__THE DATA__
+++++

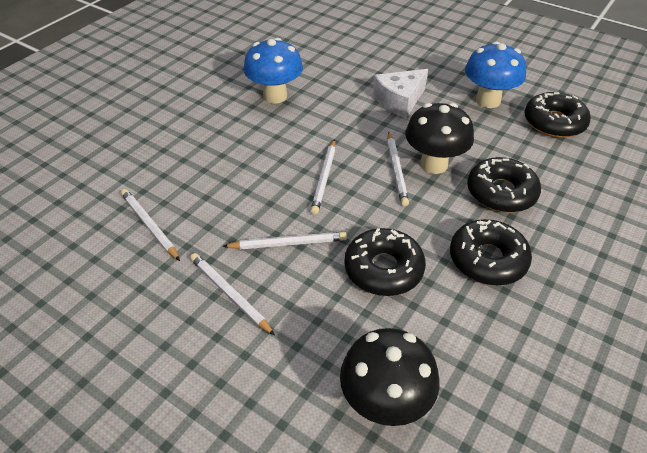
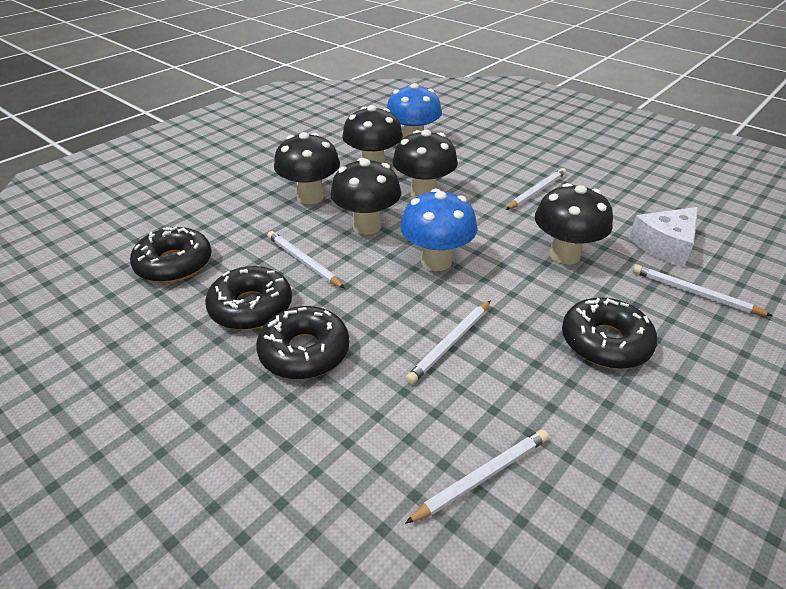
black mushroom: 2 -> 5

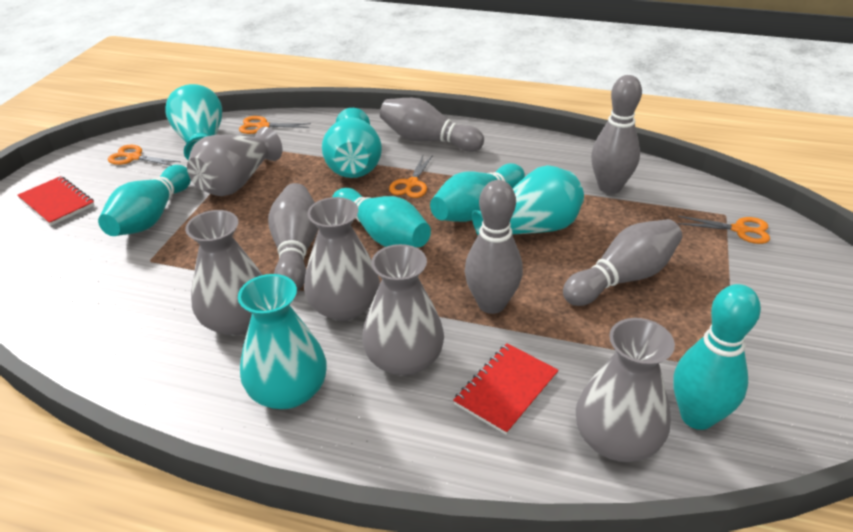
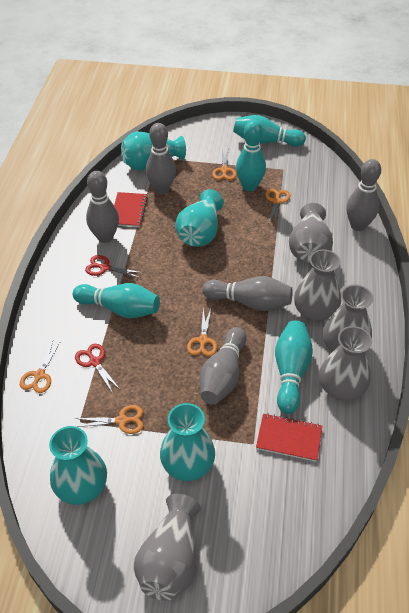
orange scissors: 4 -> 5
red scissors: 0 -> 2

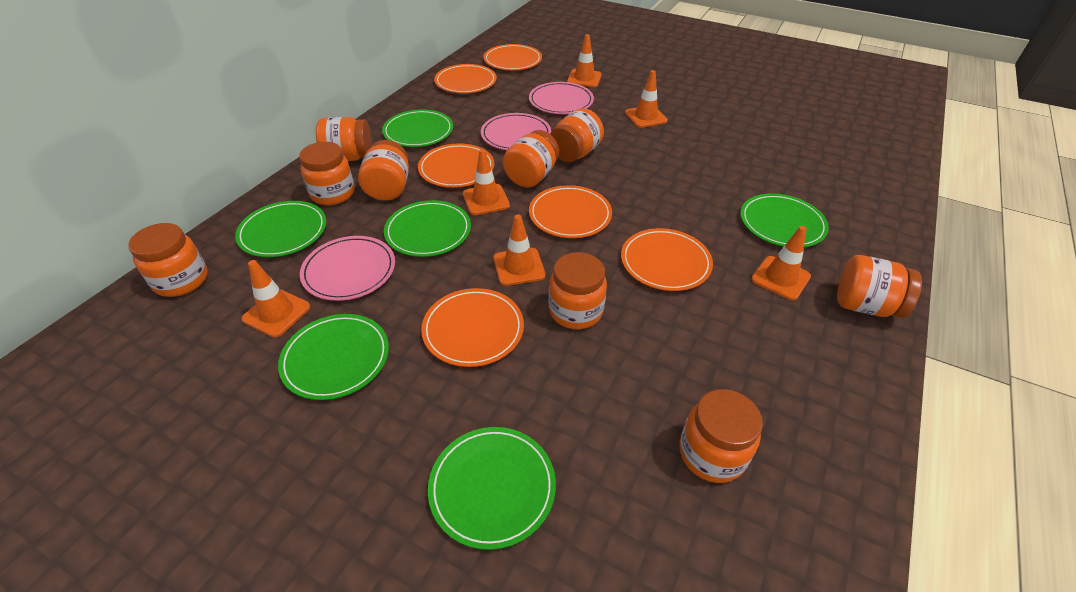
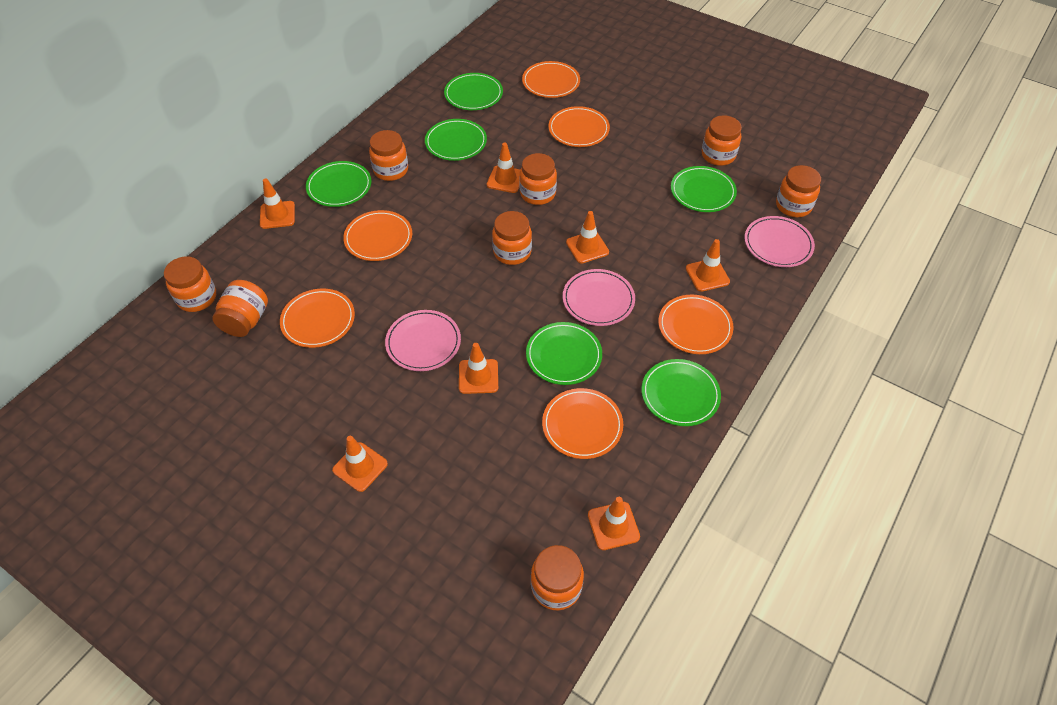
orange jar: 9 -> 8
orange traffic cone: 6 -> 7

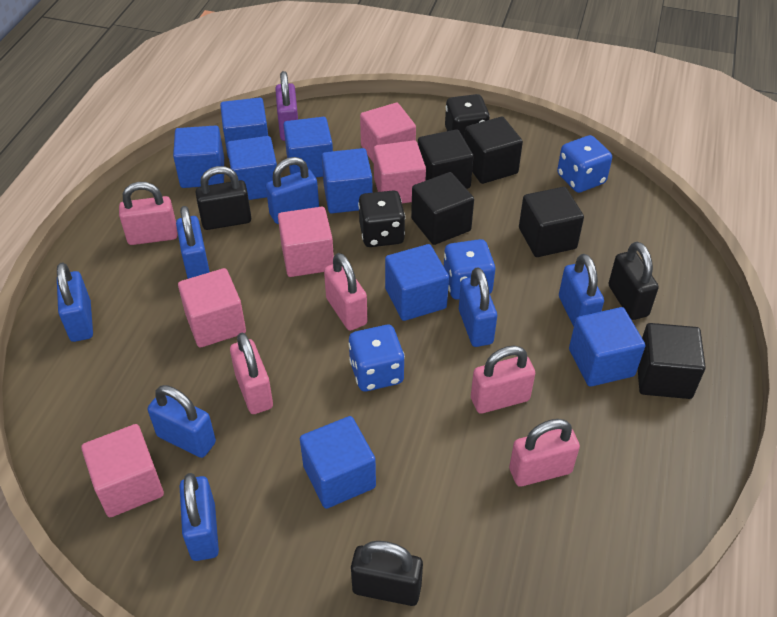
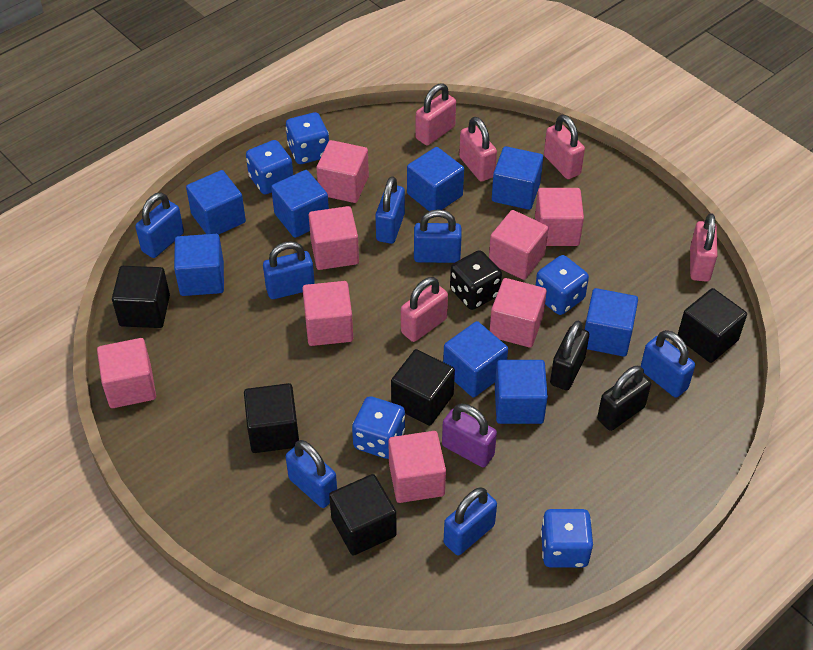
black dice: 2 -> 1
black padlock: 3 -> 2
blue dice: 3 -> 5
pink cube: 5 -> 8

+++++

__EXERCISE DESCRIPTION__
Please reproduce the records above exactly, leaving out every picture.

__SOLVED PROBLEM__
black mushroom: 2 -> 5

orange scissors: 4 -> 5
red scissors: 0 -> 2

orange jar: 9 -> 8
orange traffic cone: 6 -> 7

black dice: 2 -> 1
black padlock: 3 -> 2
blue dice: 3 -> 5
pink cube: 5 -> 8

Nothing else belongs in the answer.